Data records:
____________
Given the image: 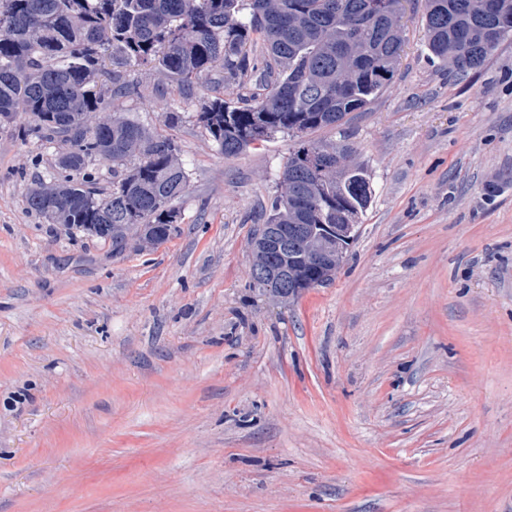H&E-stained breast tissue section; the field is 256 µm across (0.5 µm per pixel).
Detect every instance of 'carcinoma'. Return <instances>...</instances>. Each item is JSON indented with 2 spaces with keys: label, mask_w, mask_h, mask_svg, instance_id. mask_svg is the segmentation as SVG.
<instances>
[{
  "label": "carcinoma",
  "mask_w": 512,
  "mask_h": 512,
  "mask_svg": "<svg viewBox=\"0 0 512 512\" xmlns=\"http://www.w3.org/2000/svg\"><path fill=\"white\" fill-rule=\"evenodd\" d=\"M397 0H0V120L28 115L24 133L67 147L49 180L27 192L47 224L145 246L178 233L173 202L188 186L182 148L117 112L98 84L105 62L150 65L190 89L217 82L232 98L205 94L198 122L235 158L278 133L297 139L252 238L251 269L284 263L288 286L253 280L279 297L332 281L372 202L371 172L346 140L309 138L364 112L395 76L405 39ZM425 47L465 74L512 37V0H426ZM112 91L136 93L120 70ZM112 168V189L98 187ZM288 232V260L266 240ZM328 252L331 266L308 255Z\"/></svg>",
  "instance_id": "cac0c4a2"
}]
</instances>
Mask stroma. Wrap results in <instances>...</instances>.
Here are the masks:
<instances>
[{"label":"stroma","instance_id":"35a3bbf8","mask_svg":"<svg viewBox=\"0 0 512 512\" xmlns=\"http://www.w3.org/2000/svg\"><path fill=\"white\" fill-rule=\"evenodd\" d=\"M425 9L347 126L371 205L294 298L250 278L292 139L224 158L200 89L128 68L111 105L172 131L188 188L116 253L29 210L59 147L0 130V512H512V40L443 69Z\"/></svg>","mask_w":512,"mask_h":512}]
</instances>
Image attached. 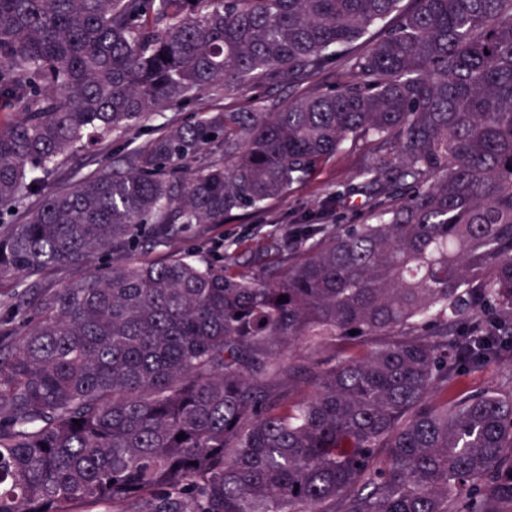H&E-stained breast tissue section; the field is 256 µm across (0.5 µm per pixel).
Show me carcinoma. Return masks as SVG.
<instances>
[{
    "instance_id": "cac0c4a2",
    "label": "carcinoma",
    "mask_w": 512,
    "mask_h": 512,
    "mask_svg": "<svg viewBox=\"0 0 512 512\" xmlns=\"http://www.w3.org/2000/svg\"><path fill=\"white\" fill-rule=\"evenodd\" d=\"M0 0V278L105 260L0 340V512H503L512 0ZM212 109L46 191L38 171L205 91ZM344 150V188L230 264L167 253ZM288 301L281 303L280 296ZM356 334H350V331ZM185 438L177 440L176 436ZM296 93L288 84L256 89H244L237 93L219 95L205 93L199 99L181 109H170L154 115L147 123L148 133L129 137L131 147H144L150 139L163 132L168 126L194 118L198 112L209 108H238L245 105L269 106L273 101H292ZM511 359V352H507L496 366L471 371L463 380V388L471 392H480L491 387L503 391L512 390Z\"/></svg>"
}]
</instances>
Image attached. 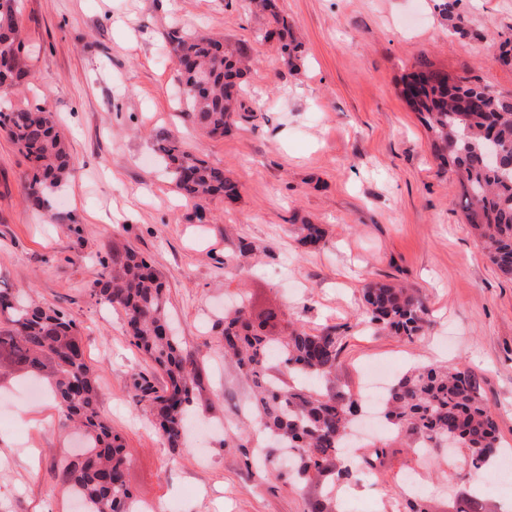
____________
Written exercise ▸
Starting at the line that contains "Show me carcinoma. Return masks as SVG.", please write out every line to the end of the entries, inclusive, copied exactly and with pictures omitted.

Output of the exercise ▸
Show me carcinoma. Return masks as SVG.
<instances>
[{
    "instance_id": "cac0c4a2",
    "label": "carcinoma",
    "mask_w": 512,
    "mask_h": 512,
    "mask_svg": "<svg viewBox=\"0 0 512 512\" xmlns=\"http://www.w3.org/2000/svg\"><path fill=\"white\" fill-rule=\"evenodd\" d=\"M0 0V278L105 260L0 340V512H503L512 0ZM212 109L46 191L38 171L205 91ZM344 150V188L230 264L167 253ZM288 301L281 303L280 296ZM356 334H350V331ZM185 438L177 440L176 436ZM296 93L288 84L256 89H244L237 93L219 95L205 93L199 99L181 109H170L154 115L147 123L148 133L129 137L131 147H144L150 139L163 132L168 126L194 118L198 112L209 108H238L245 105L269 106L273 101H292ZM511 359V352H507L496 366L471 371L463 380V388L471 392H480L491 387L503 391L512 390Z\"/></svg>"
}]
</instances>
Image attached. 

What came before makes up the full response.